**Try it:**
Begin at the line containing "brown bell: 3 -> 4" in the entries below and end at the line containing "white bell: 1 -> 4"; transcribe that range exactly and nothing outside it.

**Record set:**
◆ ◆ ◆ ◆
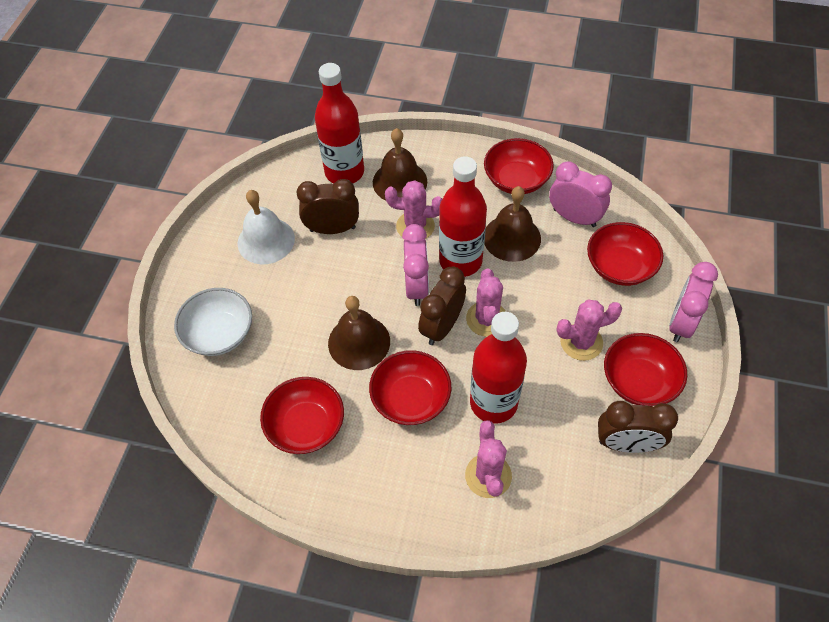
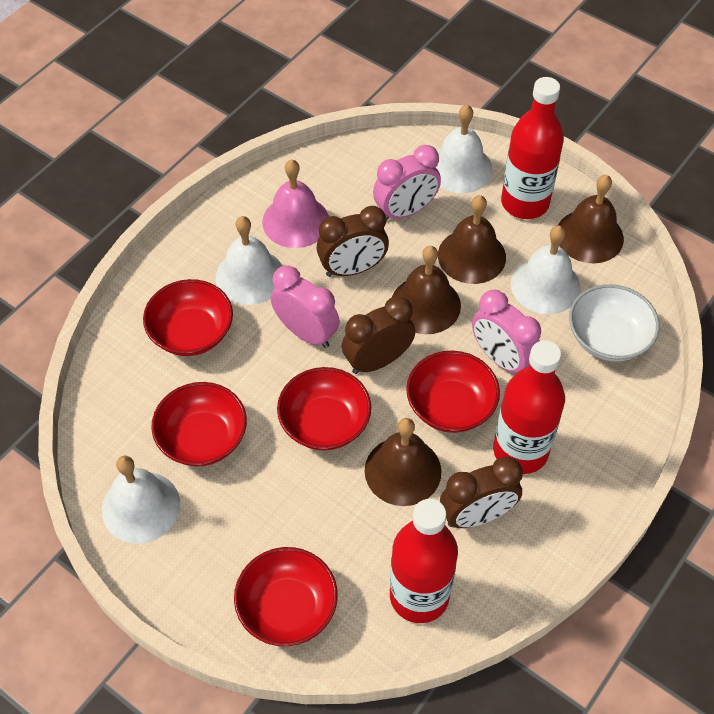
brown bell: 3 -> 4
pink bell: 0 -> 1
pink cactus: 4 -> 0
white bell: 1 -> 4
◆ ◆ ◆ ◆
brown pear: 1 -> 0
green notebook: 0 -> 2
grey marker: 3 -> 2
◆ ◆ ◆ ◆
**Result of the task:**
brown bell: 3 -> 4
pink bell: 0 -> 1
pink cactus: 4 -> 0
white bell: 1 -> 4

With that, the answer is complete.